# [Work to be completed]
Output each entry that follows exactly. Images stay out.

# [Records for the exercise]
================
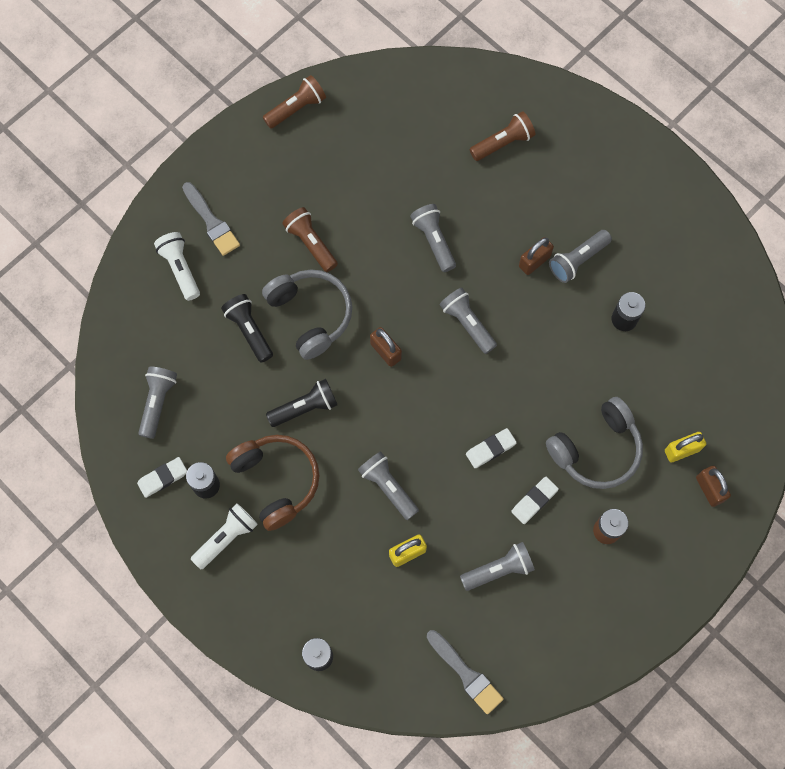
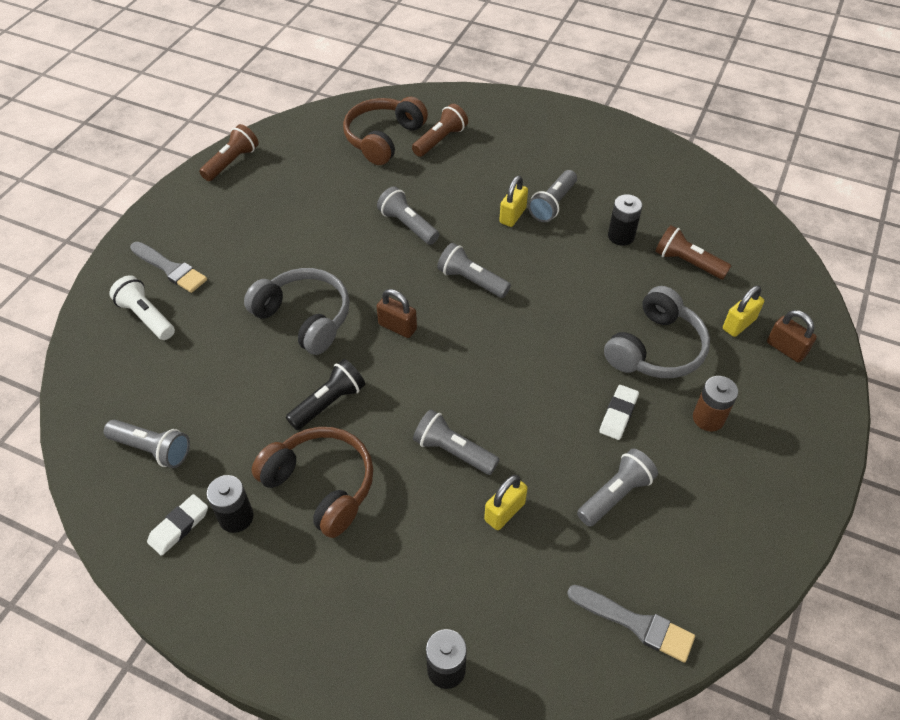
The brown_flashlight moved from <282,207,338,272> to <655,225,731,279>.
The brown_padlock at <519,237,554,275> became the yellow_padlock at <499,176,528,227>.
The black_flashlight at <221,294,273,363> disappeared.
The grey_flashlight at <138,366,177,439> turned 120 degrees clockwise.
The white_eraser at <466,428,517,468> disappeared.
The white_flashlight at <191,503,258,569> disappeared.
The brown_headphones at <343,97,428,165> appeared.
================
# [Result below]
The brown_flashlight moved from <282,207,338,272> to <655,225,731,279>.
The brown_padlock at <519,237,554,275> became the yellow_padlock at <499,176,528,227>.
The black_flashlight at <221,294,273,363> disappeared.
The grey_flashlight at <138,366,177,439> turned 120 degrees clockwise.
The white_eraser at <466,428,517,468> disappeared.
The white_flashlight at <191,503,258,569> disappeared.
The brown_headphones at <343,97,428,165> appeared.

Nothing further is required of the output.